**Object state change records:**
+++

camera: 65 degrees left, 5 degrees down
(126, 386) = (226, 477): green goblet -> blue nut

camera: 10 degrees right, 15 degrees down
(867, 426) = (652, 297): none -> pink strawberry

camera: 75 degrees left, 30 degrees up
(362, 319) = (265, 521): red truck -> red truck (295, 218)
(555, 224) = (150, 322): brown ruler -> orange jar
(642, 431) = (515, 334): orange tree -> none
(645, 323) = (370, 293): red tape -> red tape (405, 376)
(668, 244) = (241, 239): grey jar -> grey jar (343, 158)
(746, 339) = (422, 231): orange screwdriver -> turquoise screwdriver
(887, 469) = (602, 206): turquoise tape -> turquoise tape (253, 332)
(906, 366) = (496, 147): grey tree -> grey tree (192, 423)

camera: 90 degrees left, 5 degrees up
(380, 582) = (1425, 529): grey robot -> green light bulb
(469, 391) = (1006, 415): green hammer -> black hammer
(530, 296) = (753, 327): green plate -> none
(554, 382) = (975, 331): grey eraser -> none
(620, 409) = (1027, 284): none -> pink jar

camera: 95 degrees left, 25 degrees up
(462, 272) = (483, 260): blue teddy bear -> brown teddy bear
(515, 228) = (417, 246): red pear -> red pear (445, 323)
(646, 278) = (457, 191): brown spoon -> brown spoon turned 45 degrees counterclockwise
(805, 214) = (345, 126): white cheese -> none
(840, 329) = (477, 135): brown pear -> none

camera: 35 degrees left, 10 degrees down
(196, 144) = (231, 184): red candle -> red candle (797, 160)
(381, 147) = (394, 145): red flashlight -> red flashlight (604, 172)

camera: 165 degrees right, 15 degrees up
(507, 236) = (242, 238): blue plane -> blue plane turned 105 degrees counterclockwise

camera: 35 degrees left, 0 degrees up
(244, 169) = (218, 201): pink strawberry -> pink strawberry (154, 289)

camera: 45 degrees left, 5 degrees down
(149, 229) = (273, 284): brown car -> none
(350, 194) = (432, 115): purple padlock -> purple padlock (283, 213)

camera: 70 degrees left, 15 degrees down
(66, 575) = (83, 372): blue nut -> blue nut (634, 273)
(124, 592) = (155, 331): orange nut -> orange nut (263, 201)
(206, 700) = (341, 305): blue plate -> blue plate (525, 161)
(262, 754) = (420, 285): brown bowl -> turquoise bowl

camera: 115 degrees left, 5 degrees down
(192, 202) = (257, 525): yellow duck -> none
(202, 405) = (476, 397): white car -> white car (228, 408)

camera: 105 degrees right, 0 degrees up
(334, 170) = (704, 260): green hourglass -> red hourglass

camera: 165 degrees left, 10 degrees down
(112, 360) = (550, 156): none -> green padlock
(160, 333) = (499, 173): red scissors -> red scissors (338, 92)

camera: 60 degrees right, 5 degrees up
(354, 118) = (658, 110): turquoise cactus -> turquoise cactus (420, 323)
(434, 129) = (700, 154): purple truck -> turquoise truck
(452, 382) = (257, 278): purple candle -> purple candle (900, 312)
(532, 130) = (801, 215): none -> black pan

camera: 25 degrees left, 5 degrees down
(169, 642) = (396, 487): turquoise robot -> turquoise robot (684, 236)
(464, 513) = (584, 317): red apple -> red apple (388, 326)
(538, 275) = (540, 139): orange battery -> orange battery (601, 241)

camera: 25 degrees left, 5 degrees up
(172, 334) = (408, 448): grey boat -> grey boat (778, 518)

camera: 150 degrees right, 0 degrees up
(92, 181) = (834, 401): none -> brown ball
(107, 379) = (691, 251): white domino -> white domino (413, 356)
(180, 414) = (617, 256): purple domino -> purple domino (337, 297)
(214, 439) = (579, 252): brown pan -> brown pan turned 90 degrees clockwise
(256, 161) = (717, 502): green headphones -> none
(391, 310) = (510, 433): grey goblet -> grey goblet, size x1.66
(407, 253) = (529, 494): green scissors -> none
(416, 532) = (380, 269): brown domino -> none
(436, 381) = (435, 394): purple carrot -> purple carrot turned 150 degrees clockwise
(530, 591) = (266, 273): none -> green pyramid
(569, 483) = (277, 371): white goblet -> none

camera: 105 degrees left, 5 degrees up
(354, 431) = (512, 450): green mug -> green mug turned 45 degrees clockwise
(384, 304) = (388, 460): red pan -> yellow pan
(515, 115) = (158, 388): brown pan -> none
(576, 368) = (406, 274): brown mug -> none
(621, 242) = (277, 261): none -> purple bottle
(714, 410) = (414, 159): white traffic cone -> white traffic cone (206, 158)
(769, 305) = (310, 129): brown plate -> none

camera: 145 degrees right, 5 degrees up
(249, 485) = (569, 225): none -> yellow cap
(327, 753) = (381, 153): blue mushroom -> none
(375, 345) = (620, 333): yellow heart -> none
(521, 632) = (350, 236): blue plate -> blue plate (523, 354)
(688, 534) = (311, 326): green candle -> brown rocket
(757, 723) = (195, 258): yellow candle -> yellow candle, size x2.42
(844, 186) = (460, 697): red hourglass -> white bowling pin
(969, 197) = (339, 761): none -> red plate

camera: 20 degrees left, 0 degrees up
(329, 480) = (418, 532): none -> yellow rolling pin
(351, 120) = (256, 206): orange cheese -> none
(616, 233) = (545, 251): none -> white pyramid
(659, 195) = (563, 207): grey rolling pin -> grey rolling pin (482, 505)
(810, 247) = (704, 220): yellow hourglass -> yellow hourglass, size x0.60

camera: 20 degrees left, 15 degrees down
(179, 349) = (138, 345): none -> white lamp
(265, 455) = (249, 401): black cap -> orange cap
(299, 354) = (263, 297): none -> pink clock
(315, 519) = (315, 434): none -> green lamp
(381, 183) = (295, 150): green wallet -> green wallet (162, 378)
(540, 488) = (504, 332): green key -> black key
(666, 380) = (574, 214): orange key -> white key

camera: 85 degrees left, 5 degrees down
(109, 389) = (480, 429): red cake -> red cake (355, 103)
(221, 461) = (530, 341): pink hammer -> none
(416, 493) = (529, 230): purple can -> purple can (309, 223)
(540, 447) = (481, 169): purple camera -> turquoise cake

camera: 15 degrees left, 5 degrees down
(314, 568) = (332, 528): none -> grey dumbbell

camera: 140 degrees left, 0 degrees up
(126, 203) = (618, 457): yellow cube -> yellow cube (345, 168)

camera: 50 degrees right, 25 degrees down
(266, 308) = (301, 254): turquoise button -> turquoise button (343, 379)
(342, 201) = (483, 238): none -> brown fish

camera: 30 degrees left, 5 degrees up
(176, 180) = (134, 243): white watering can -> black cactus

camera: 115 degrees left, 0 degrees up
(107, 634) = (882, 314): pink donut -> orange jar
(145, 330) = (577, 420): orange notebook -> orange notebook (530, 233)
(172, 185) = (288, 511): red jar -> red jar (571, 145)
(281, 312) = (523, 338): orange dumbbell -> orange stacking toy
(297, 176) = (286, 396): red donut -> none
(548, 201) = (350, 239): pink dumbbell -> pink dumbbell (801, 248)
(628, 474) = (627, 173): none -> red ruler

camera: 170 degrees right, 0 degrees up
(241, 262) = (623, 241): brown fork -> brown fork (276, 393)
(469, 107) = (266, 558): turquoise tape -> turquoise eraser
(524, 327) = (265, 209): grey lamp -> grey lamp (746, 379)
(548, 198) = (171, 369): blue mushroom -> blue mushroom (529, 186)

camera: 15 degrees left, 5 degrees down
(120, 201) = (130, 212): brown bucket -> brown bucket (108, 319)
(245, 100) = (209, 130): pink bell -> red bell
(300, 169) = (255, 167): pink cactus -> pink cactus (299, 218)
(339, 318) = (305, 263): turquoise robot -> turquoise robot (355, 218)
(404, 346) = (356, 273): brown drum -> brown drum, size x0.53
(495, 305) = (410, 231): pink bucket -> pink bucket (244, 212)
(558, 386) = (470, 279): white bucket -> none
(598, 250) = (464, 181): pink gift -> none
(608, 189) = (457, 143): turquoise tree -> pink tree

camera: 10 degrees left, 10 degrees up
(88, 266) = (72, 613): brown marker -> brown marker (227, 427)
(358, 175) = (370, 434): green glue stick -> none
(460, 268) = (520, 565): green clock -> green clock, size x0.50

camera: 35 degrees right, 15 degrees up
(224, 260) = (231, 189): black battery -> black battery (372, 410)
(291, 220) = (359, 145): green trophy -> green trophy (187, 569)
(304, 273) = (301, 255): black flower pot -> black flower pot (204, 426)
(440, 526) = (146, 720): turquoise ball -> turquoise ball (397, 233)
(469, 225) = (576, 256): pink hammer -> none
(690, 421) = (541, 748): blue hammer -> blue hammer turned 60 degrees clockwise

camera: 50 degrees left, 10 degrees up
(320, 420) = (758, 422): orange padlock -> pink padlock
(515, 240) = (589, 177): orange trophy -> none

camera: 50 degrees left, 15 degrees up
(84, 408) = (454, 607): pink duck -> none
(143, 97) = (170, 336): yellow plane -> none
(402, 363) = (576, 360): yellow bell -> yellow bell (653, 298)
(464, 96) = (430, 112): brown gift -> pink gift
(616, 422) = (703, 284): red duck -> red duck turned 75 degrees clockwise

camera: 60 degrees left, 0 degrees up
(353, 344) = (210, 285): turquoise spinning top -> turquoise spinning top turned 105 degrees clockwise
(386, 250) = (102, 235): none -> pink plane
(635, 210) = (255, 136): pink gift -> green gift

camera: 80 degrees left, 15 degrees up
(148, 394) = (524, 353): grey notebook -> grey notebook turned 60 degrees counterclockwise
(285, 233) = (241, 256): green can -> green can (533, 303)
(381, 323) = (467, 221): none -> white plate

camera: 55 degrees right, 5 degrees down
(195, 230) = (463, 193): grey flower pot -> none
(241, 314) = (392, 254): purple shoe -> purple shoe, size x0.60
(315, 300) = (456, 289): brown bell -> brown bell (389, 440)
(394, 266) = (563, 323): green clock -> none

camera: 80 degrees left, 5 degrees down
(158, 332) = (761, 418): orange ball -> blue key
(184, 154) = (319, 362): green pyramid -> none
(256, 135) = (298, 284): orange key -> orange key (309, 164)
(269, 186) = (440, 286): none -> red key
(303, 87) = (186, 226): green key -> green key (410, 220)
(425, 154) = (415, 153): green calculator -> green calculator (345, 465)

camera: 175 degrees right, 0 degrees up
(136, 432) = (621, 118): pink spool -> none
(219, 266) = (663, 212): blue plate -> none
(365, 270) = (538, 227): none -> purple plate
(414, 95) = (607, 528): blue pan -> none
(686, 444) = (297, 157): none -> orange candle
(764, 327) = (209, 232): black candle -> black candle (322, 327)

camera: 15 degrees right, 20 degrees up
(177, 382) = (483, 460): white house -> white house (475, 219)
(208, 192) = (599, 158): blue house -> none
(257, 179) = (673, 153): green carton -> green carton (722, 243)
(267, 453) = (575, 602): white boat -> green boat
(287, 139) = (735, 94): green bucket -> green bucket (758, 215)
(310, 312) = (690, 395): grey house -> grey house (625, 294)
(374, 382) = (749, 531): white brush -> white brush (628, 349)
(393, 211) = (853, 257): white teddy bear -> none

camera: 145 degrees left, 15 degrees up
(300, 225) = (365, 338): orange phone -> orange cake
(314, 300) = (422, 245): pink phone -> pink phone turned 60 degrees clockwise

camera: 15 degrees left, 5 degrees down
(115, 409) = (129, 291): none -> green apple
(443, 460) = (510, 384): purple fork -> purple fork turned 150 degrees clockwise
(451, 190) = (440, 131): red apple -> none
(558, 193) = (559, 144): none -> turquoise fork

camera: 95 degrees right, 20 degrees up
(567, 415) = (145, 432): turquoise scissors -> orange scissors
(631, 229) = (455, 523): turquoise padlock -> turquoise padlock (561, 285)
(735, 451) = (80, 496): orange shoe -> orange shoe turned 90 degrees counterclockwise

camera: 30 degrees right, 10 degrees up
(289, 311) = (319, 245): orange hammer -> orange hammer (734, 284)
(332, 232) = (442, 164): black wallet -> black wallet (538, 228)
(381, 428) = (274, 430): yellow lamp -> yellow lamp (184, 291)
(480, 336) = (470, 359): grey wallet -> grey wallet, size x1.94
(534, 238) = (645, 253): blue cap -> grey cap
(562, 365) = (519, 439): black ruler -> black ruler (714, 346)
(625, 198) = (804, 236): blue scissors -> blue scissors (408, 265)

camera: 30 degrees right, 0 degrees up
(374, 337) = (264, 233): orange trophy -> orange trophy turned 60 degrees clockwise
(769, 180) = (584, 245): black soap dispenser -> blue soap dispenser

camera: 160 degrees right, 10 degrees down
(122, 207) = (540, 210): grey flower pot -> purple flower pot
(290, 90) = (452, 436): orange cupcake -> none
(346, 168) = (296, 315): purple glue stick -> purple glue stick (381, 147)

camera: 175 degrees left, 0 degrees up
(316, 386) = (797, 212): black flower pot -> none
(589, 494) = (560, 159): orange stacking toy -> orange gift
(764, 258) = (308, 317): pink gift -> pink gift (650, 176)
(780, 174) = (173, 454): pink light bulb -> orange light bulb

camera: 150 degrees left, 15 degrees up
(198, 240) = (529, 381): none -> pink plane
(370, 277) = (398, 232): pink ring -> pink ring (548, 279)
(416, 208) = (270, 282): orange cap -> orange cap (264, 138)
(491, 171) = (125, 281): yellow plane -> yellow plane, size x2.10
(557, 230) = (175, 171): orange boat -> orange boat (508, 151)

+++

**ABOUT THIS EXERCISE:** Begin with the first line of the records and finish with the line containing "(362, 319) = (265, 521): red". Reproduce those lines exactly, both ends included, and nothing else.

**ANSWER TO THIS EXERCISE:**
camera: 65 degrees left, 5 degrees down
(126, 386) = (226, 477): green goblet -> blue nut

camera: 10 degrees right, 15 degrees down
(867, 426) = (652, 297): none -> pink strawberry

camera: 75 degrees left, 30 degrees up
(362, 319) = (265, 521): red truck -> red truck (295, 218)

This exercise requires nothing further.